Required work =
Using the entries that follow, transcribe only the lines from the line with "IC1 pin GP5: SDA -> SCL" to the line with "R7: 3.3k (+9V, SCL) -> 39k (+9V, SCL)", both included, exactly as they stand and without pictures.

Task inputs =
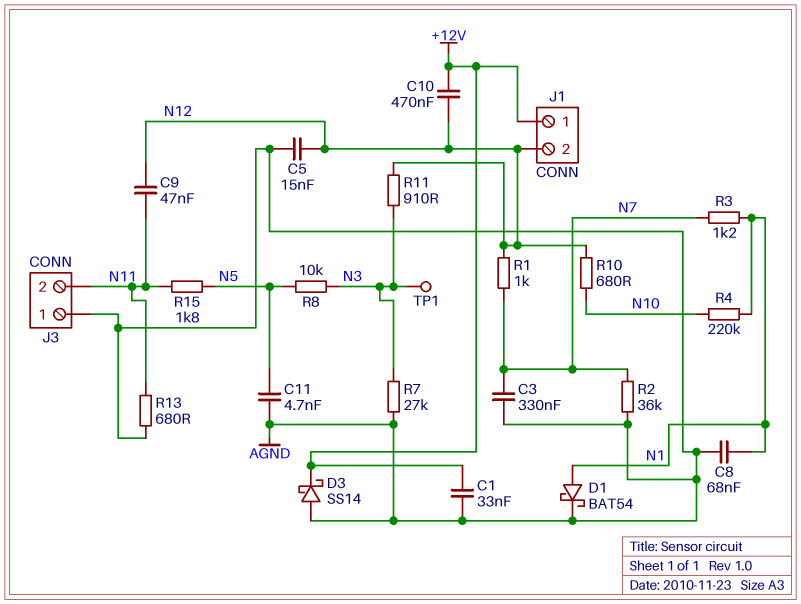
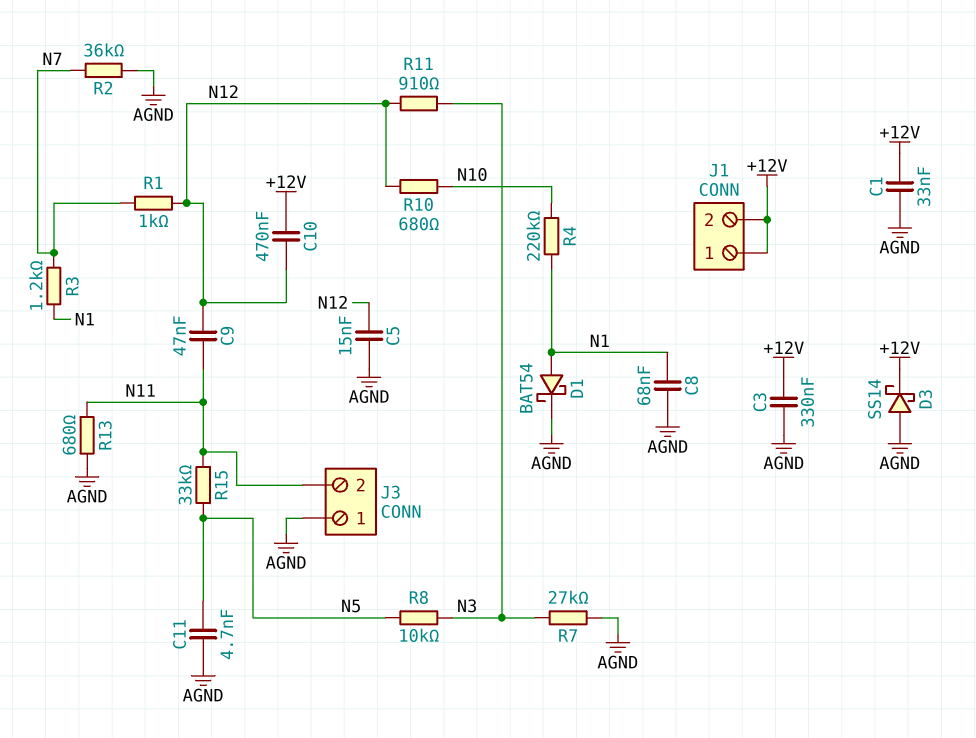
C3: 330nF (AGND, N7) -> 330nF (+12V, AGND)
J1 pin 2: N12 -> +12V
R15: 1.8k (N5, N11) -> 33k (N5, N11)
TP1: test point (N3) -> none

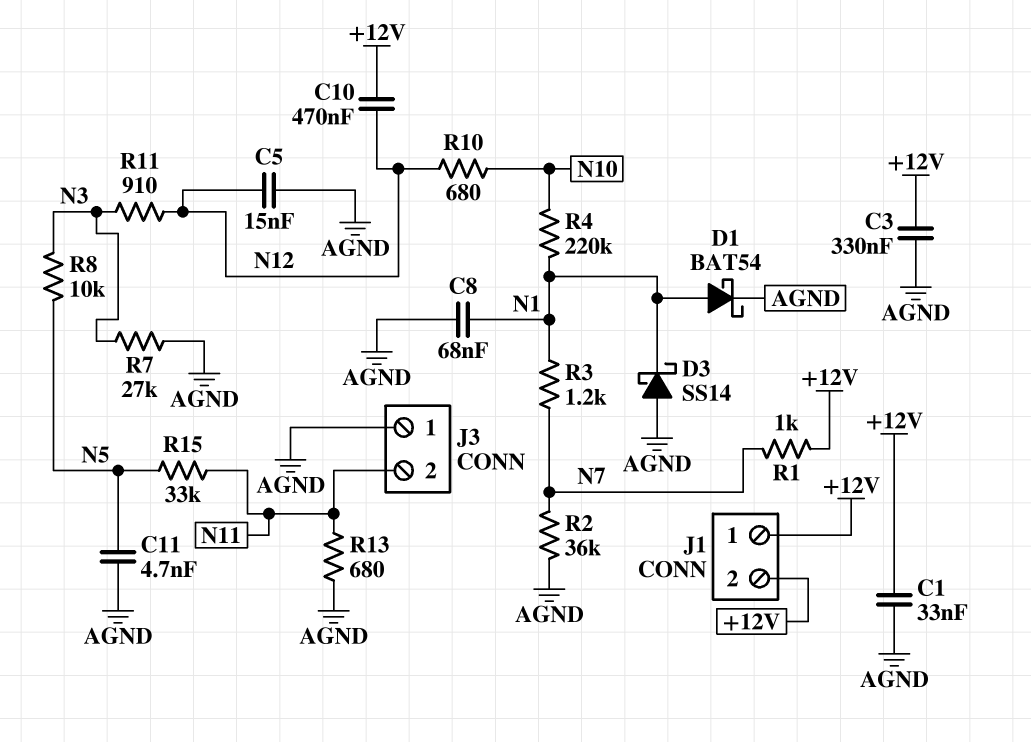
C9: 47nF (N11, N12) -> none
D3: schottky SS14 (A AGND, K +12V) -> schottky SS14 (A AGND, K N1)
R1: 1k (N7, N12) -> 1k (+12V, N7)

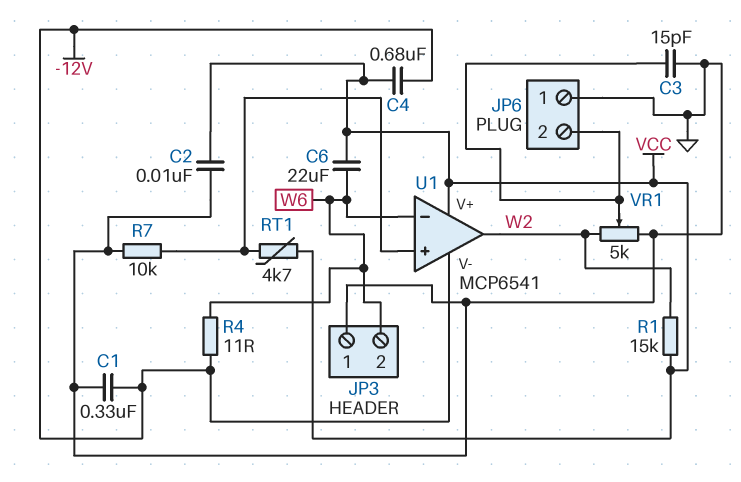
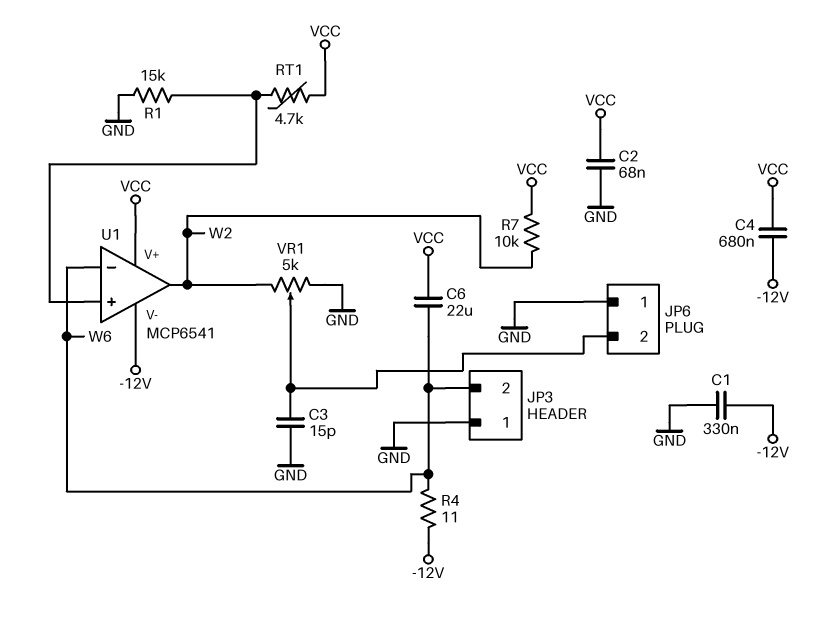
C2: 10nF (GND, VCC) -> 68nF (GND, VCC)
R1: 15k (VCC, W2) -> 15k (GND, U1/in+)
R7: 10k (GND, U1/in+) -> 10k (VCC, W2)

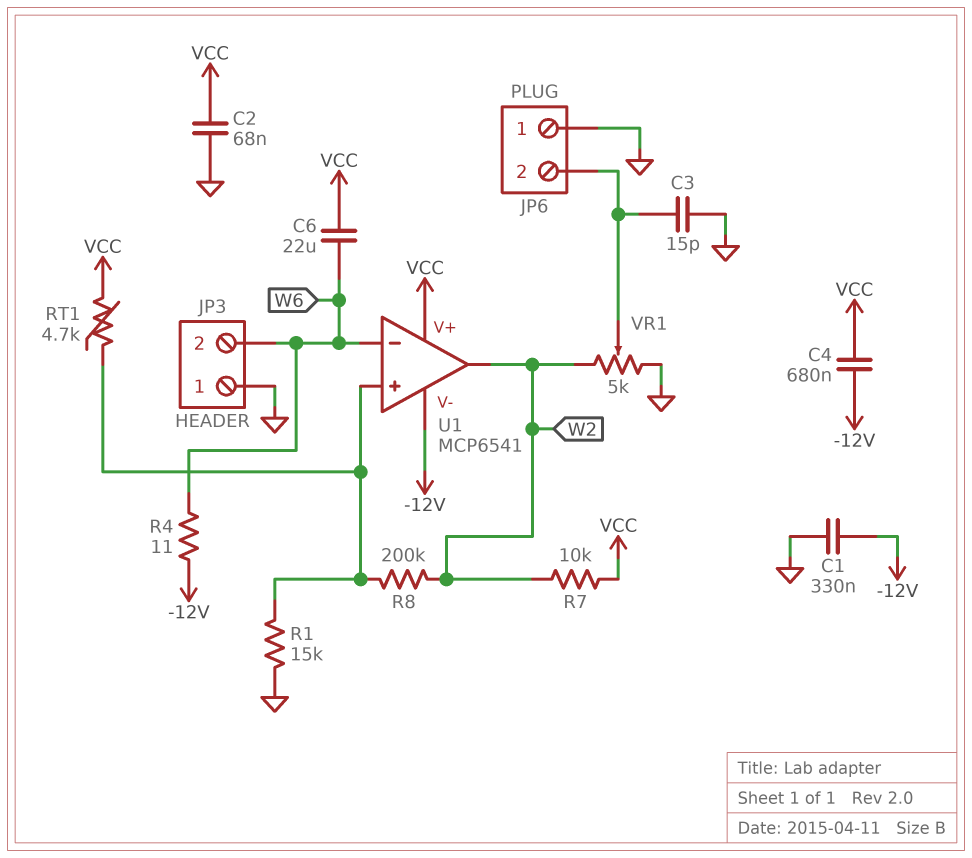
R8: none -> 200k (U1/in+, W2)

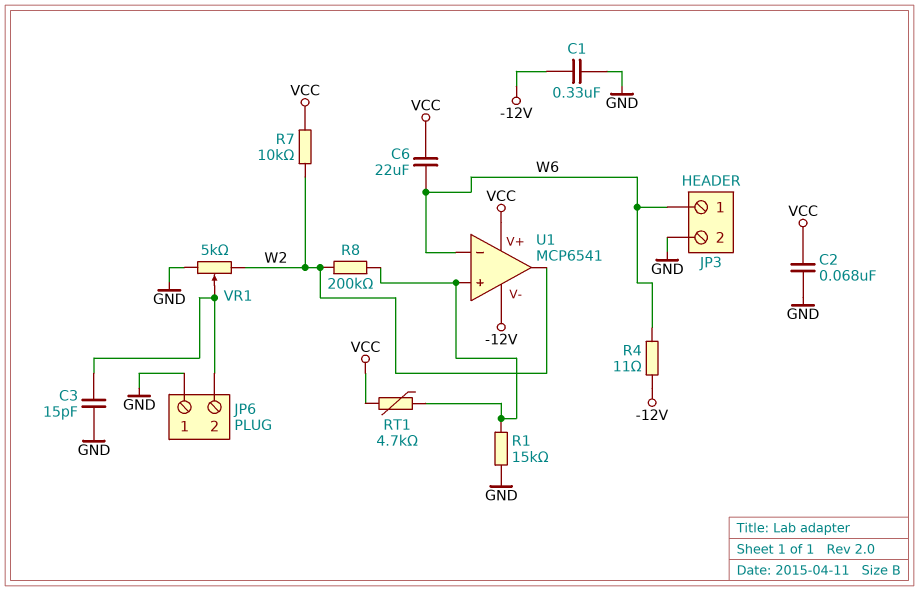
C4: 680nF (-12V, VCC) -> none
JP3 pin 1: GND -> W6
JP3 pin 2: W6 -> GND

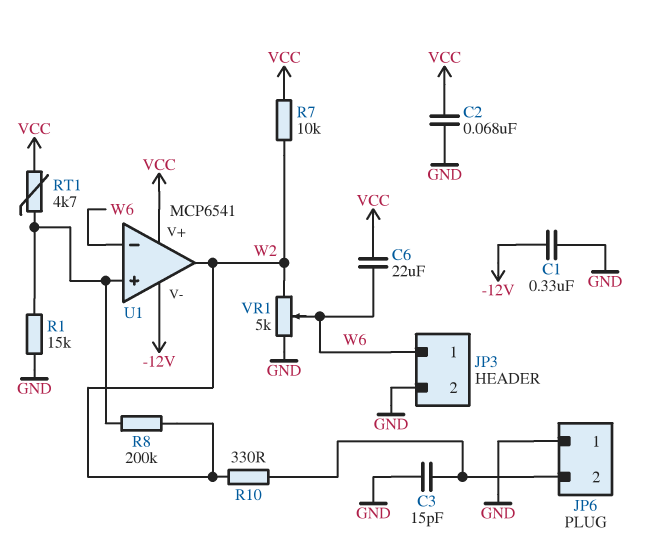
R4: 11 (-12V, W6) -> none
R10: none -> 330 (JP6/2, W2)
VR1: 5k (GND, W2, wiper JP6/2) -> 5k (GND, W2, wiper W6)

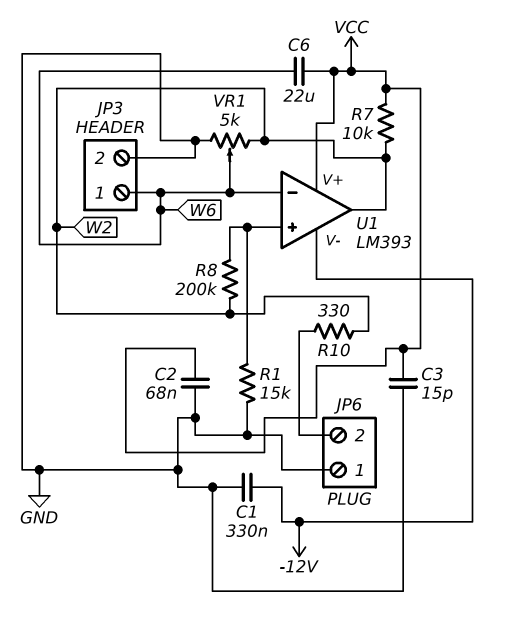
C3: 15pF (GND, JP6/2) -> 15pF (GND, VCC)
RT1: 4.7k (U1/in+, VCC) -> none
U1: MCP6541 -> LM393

...

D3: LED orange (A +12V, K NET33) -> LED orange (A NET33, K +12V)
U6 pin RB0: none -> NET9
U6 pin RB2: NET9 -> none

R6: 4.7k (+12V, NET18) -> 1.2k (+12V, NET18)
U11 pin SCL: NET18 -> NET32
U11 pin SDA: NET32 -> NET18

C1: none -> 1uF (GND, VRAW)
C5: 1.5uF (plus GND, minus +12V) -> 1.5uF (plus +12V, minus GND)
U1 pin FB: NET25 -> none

* * *

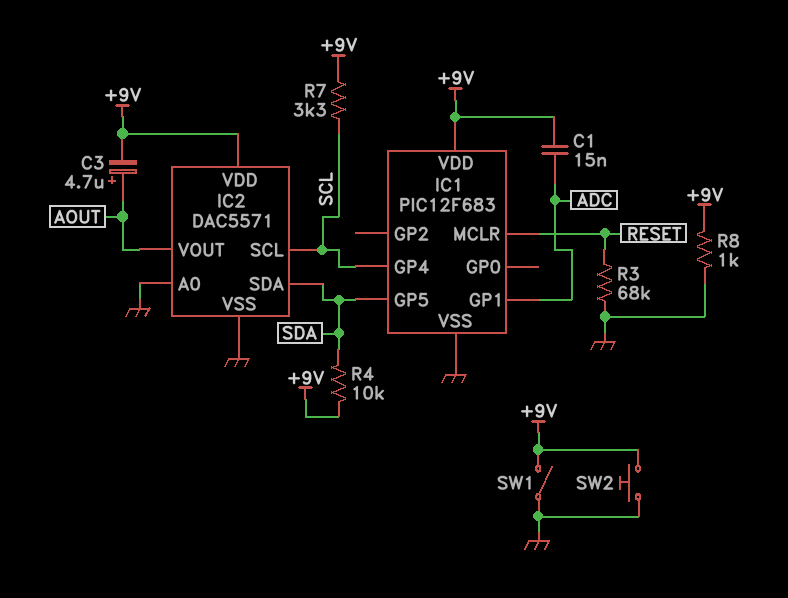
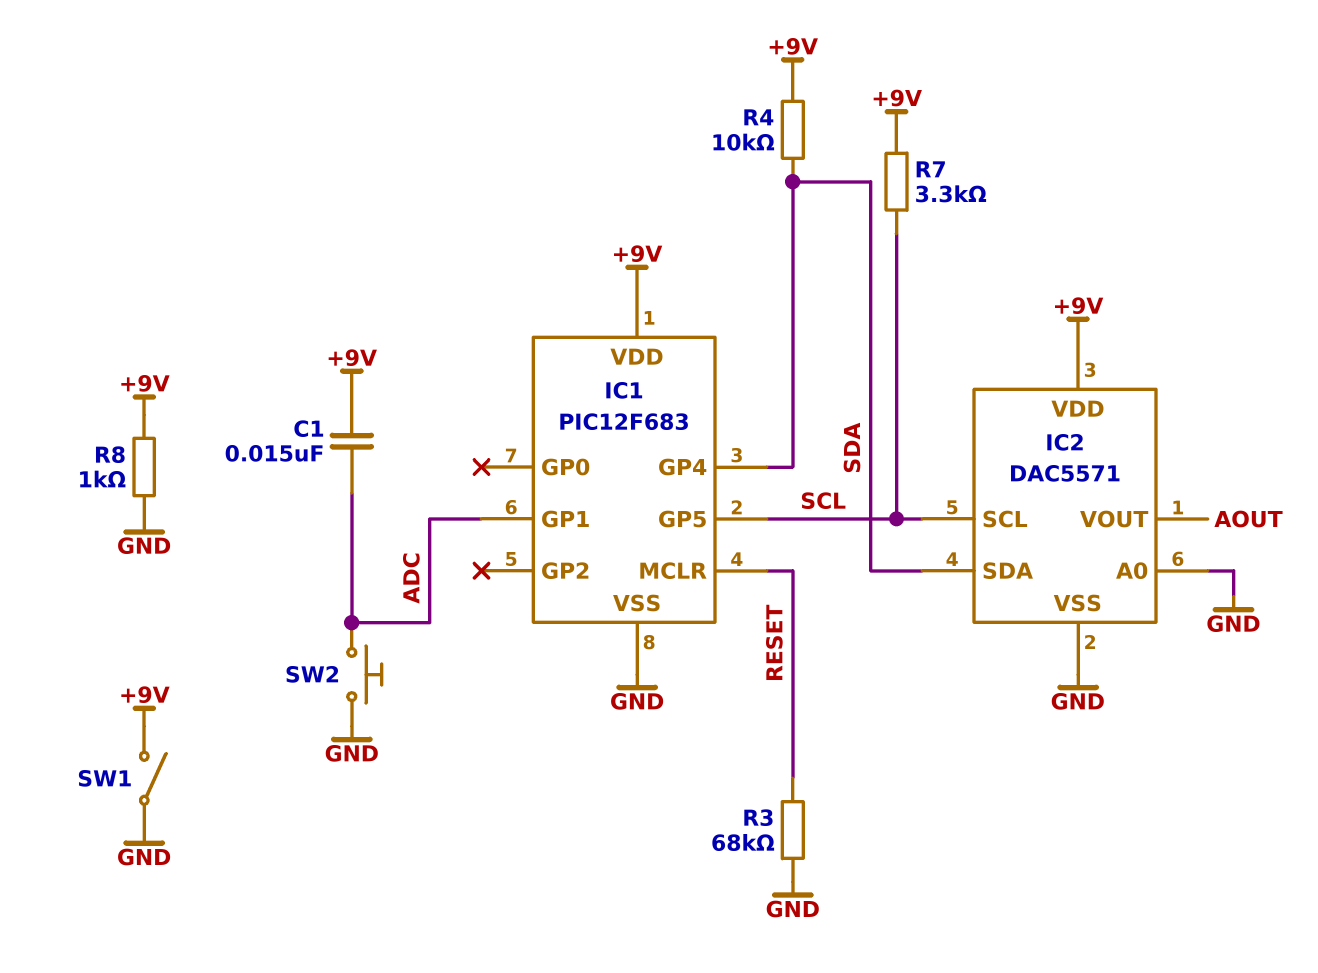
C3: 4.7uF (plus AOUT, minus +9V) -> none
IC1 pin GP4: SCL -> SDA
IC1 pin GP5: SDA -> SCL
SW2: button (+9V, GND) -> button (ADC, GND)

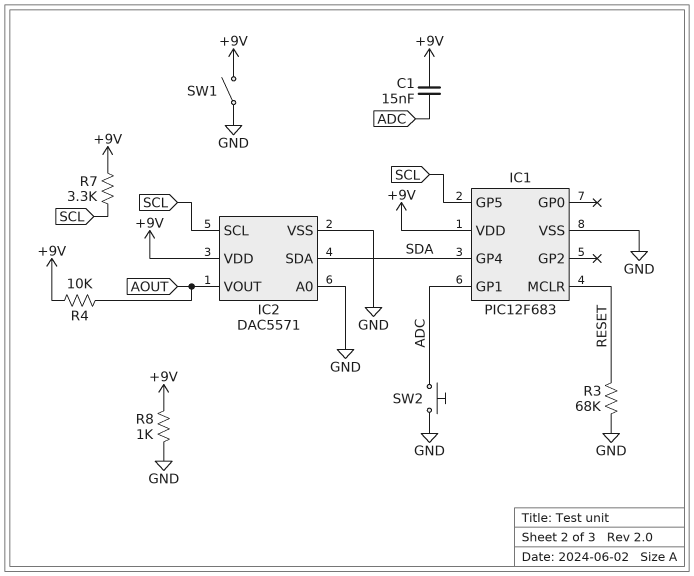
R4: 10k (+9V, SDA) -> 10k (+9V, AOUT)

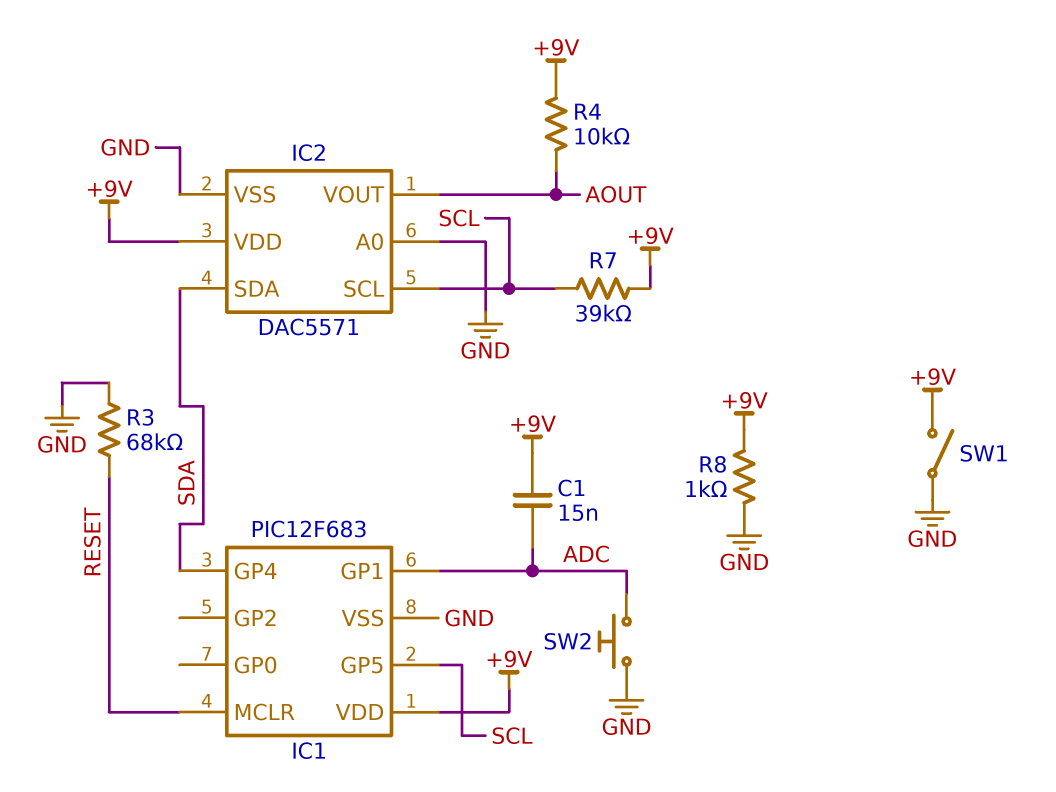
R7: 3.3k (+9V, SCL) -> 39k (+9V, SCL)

Result of this exercise =
IC1 pin GP5: SDA -> SCL
SW2: button (+9V, GND) -> button (ADC, GND)

R4: 10k (+9V, SDA) -> 10k (+9V, AOUT)

R7: 3.3k (+9V, SCL) -> 39k (+9V, SCL)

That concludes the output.